## Problem to work on
Each line of the data below must be given again exactly as written.

## The records

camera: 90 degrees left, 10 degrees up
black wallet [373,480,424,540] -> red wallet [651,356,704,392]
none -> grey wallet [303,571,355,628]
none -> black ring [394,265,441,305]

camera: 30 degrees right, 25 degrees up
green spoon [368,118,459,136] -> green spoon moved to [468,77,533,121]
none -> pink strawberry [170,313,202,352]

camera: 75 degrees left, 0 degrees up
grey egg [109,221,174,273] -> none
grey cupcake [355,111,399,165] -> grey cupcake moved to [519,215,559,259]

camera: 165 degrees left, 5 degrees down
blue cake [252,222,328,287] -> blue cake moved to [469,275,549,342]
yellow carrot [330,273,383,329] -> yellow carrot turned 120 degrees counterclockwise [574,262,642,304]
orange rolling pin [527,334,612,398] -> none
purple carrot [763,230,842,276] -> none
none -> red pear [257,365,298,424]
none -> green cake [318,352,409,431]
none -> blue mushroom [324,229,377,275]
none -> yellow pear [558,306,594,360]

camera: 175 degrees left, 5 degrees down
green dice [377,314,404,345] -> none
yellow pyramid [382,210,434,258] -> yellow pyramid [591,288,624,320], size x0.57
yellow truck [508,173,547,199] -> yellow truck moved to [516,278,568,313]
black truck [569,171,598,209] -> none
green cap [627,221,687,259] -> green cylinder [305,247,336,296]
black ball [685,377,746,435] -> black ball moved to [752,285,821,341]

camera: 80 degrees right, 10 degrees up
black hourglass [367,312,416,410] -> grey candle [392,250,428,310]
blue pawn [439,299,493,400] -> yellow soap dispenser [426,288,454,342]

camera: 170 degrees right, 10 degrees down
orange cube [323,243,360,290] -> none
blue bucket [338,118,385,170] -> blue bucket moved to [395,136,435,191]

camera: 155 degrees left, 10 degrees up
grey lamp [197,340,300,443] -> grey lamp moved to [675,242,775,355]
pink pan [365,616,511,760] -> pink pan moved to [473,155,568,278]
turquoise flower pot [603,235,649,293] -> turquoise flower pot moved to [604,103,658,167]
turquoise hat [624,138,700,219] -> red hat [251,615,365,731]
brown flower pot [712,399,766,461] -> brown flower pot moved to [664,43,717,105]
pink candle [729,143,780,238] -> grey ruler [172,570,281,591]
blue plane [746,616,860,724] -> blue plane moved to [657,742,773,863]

## Your response
camera: 90 degrees left, 10 degrees up
black wallet [373,480,424,540] -> red wallet [651,356,704,392]
none -> grey wallet [303,571,355,628]
none -> black ring [394,265,441,305]

camera: 30 degrees right, 25 degrees up
green spoon [368,118,459,136] -> green spoon moved to [468,77,533,121]
none -> pink strawberry [170,313,202,352]

camera: 75 degrees left, 0 degrees up
grey egg [109,221,174,273] -> none
grey cupcake [355,111,399,165] -> grey cupcake moved to [519,215,559,259]

camera: 165 degrees left, 5 degrees down
blue cake [252,222,328,287] -> blue cake moved to [469,275,549,342]
yellow carrot [330,273,383,329] -> yellow carrot turned 120 degrees counterclockwise [574,262,642,304]
orange rolling pin [527,334,612,398] -> none
purple carrot [763,230,842,276] -> none
none -> red pear [257,365,298,424]
none -> green cake [318,352,409,431]
none -> blue mushroom [324,229,377,275]
none -> yellow pear [558,306,594,360]

camera: 175 degrees left, 5 degrees down
green dice [377,314,404,345] -> none
yellow pyramid [382,210,434,258] -> yellow pyramid [591,288,624,320], size x0.57
yellow truck [508,173,547,199] -> yellow truck moved to [516,278,568,313]
black truck [569,171,598,209] -> none
green cap [627,221,687,259] -> green cylinder [305,247,336,296]
black ball [685,377,746,435] -> black ball moved to [752,285,821,341]

camera: 80 degrees right, 10 degrees up
black hourglass [367,312,416,410] -> grey candle [392,250,428,310]
blue pawn [439,299,493,400] -> yellow soap dispenser [426,288,454,342]

camera: 170 degrees right, 10 degrees down
orange cube [323,243,360,290] -> none
blue bucket [338,118,385,170] -> blue bucket moved to [395,136,435,191]

camera: 155 degrees left, 10 degrees up
grey lamp [197,340,300,443] -> grey lamp moved to [675,242,775,355]
pink pan [365,616,511,760] -> pink pan moved to [473,155,568,278]
turquoise flower pot [603,235,649,293] -> turquoise flower pot moved to [604,103,658,167]
turquoise hat [624,138,700,219] -> red hat [251,615,365,731]
brown flower pot [712,399,766,461] -> brown flower pot moved to [664,43,717,105]
pink candle [729,143,780,238] -> grey ruler [172,570,281,591]
blue plane [746,616,860,724] -> blue plane moved to [657,742,773,863]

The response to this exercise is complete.